┌─ Data to use

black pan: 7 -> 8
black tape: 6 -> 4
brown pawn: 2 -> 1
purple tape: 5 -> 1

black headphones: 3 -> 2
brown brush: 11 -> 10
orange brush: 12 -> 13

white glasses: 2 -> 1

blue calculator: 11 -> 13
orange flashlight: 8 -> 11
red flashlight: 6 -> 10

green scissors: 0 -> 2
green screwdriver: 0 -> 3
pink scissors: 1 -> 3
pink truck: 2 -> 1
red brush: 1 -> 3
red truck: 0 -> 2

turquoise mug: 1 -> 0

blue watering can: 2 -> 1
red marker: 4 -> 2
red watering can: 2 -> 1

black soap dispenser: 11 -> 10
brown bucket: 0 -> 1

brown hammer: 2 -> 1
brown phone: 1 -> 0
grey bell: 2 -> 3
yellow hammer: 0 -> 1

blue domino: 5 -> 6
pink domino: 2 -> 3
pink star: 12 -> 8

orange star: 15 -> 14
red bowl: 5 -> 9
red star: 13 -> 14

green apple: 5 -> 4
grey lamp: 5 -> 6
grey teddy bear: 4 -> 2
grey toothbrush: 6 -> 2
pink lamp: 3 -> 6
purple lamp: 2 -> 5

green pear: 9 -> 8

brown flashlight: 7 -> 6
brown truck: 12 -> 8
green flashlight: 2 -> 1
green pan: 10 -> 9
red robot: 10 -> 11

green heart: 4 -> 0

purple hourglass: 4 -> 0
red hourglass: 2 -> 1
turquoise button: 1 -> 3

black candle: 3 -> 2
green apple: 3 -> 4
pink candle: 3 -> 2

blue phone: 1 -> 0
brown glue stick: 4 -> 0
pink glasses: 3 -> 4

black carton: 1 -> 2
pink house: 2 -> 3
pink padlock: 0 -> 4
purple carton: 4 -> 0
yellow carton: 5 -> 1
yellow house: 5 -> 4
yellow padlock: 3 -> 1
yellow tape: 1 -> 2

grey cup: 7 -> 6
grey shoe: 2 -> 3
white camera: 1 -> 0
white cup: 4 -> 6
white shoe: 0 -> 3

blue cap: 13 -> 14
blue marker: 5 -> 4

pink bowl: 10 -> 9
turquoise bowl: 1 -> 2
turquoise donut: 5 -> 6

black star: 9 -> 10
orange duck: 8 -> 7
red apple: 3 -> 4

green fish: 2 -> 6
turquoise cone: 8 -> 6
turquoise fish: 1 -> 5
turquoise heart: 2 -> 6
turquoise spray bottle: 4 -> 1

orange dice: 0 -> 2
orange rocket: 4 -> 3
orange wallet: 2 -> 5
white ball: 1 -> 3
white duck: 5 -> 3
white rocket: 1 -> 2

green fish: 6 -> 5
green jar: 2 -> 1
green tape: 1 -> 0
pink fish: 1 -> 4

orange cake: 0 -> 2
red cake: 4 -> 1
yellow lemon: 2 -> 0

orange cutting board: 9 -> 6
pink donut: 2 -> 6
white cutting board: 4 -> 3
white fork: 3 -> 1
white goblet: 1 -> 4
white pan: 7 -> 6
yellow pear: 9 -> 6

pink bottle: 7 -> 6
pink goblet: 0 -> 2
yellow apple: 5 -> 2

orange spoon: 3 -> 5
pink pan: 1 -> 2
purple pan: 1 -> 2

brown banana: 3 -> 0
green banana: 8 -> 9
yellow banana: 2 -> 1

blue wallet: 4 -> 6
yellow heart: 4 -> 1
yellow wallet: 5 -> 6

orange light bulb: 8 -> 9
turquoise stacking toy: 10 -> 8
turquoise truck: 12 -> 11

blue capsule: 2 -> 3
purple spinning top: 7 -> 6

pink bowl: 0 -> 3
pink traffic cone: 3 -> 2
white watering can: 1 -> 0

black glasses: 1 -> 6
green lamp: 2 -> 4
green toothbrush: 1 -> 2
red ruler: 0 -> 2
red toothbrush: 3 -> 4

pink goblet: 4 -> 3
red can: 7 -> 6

└─

Find all lines holding the word "glasses" in the records above and copy them.

white glasses: 2 -> 1
pink glasses: 3 -> 4
black glasses: 1 -> 6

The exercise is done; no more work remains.